### PROBLEM DETAILS
Here, the job is to give back every entry below unchanged, omitting pictures.

### EXTRACTED DATA
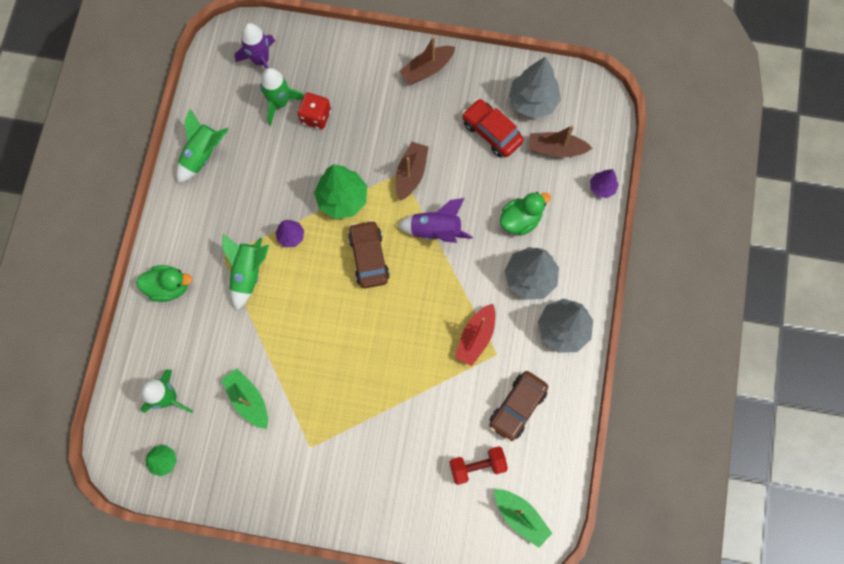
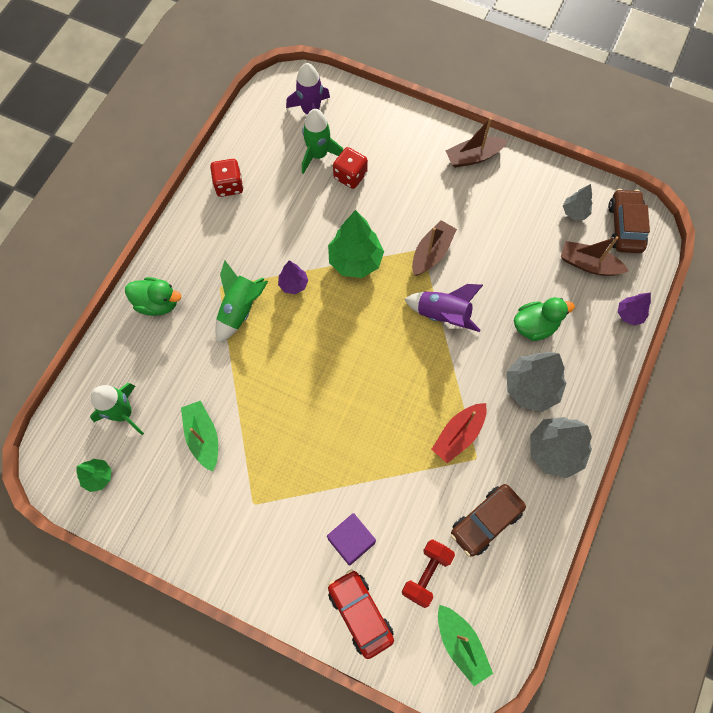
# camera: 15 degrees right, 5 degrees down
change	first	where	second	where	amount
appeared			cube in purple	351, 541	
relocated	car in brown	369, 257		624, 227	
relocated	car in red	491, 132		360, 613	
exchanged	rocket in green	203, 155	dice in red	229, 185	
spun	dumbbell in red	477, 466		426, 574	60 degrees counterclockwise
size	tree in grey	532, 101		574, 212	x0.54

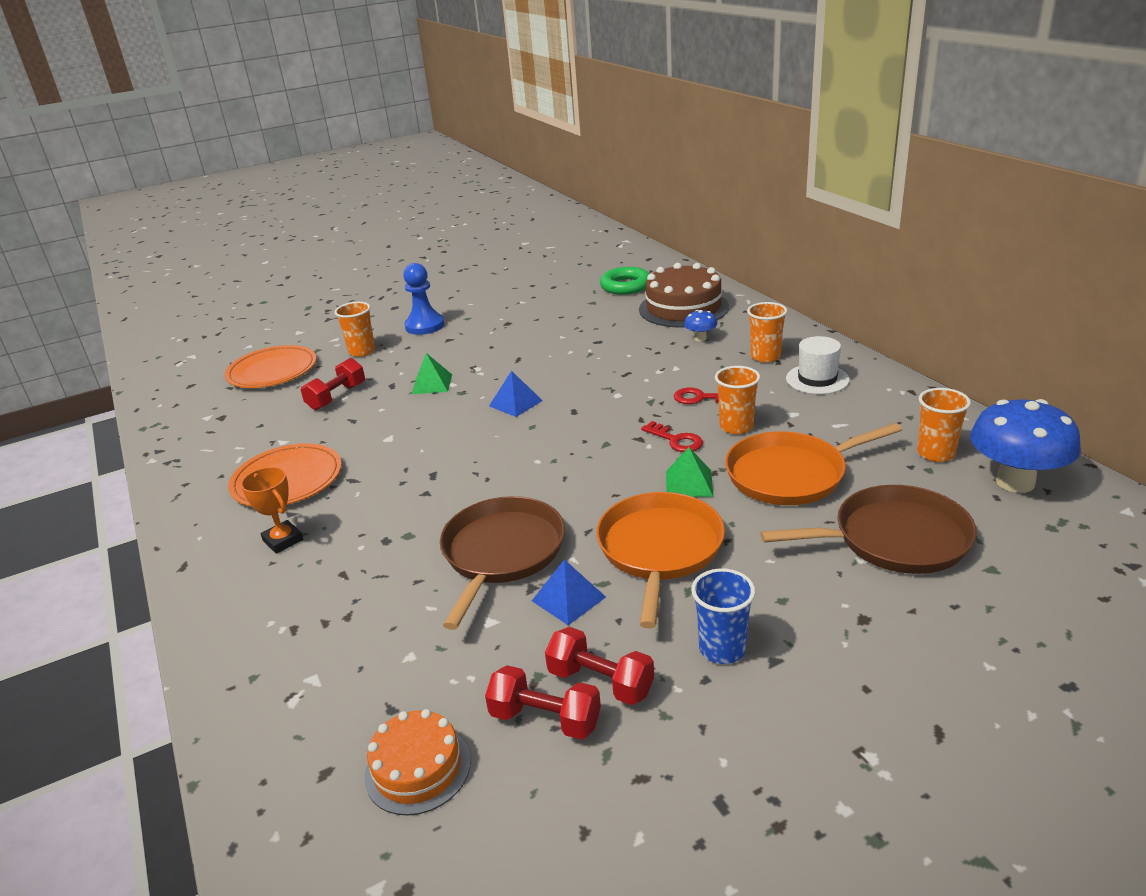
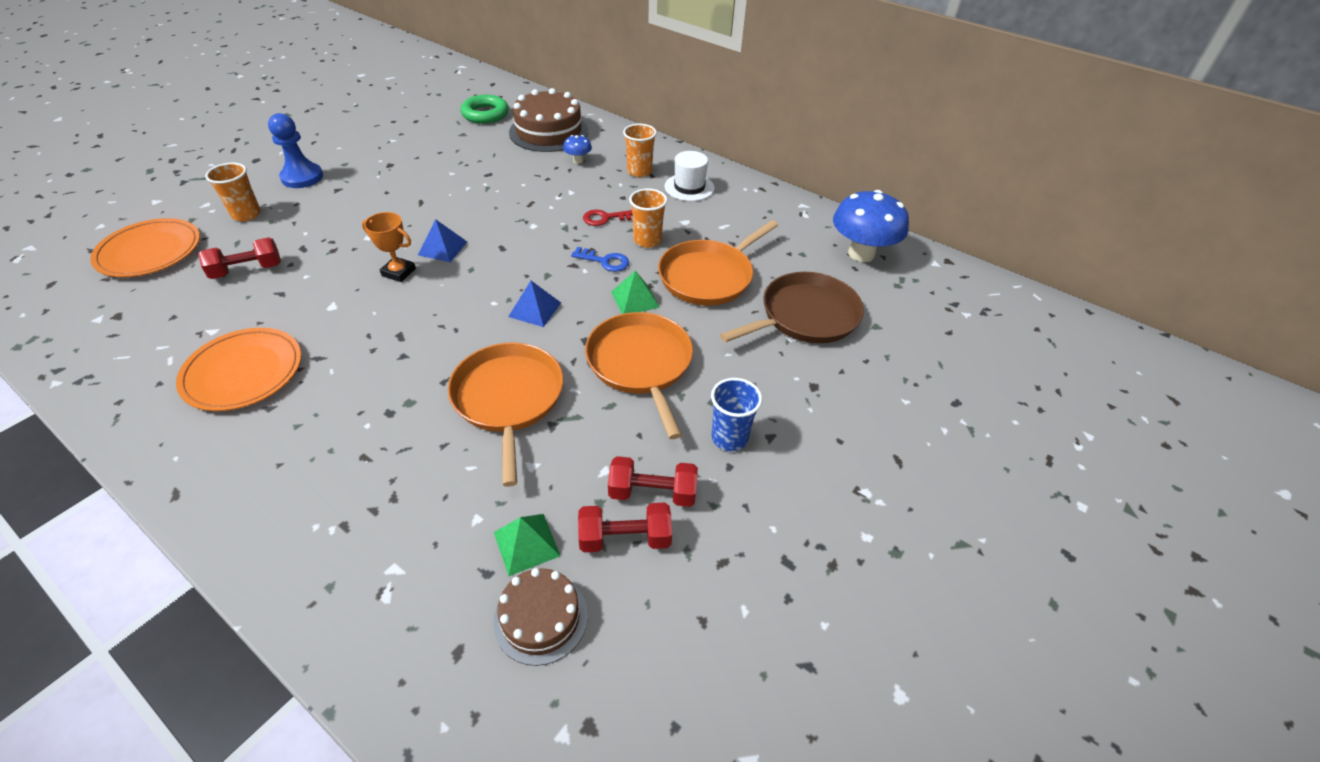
# camera: 30 degrees left, 15 degrees up
change	first	where	second	where	amount
missing	cup in orange	935, 453			
relocated	trophy in orange	283, 540		398, 272	
relocated	pyramid in green	432, 384		526, 543	
relocated	pyramid in blue	568, 599		535, 309	
colour	cake in orange	417, 768	cake in brown	541, 618	
colour	pan in brown	501, 553	pan in orange	508, 399	
colour	key in red	676, 440	key in blue	605, 261	
spun	dumbbell in red	337, 397		247, 270	60 degrees clockwise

### ANSWER BOX
# camera: 15 degrees right, 5 degrees down
change	first	where	second	where	amount
appeared			cube in purple	351, 541	
relocated	car in brown	369, 257		624, 227	
relocated	car in red	491, 132		360, 613	
exchanged	rocket in green	203, 155	dice in red	229, 185	
spun	dumbbell in red	477, 466		426, 574	60 degrees counterclockwise
size	tree in grey	532, 101		574, 212	x0.54

# camera: 30 degrees left, 15 degrees up
change	first	where	second	where	amount
missing	cup in orange	935, 453			
relocated	trophy in orange	283, 540		398, 272	
relocated	pyramid in green	432, 384		526, 543	
relocated	pyramid in blue	568, 599		535, 309	
colour	cake in orange	417, 768	cake in brown	541, 618	
colour	pan in brown	501, 553	pan in orange	508, 399	
colour	key in red	676, 440	key in blue	605, 261	
spun	dumbbell in red	337, 397		247, 270	60 degrees clockwise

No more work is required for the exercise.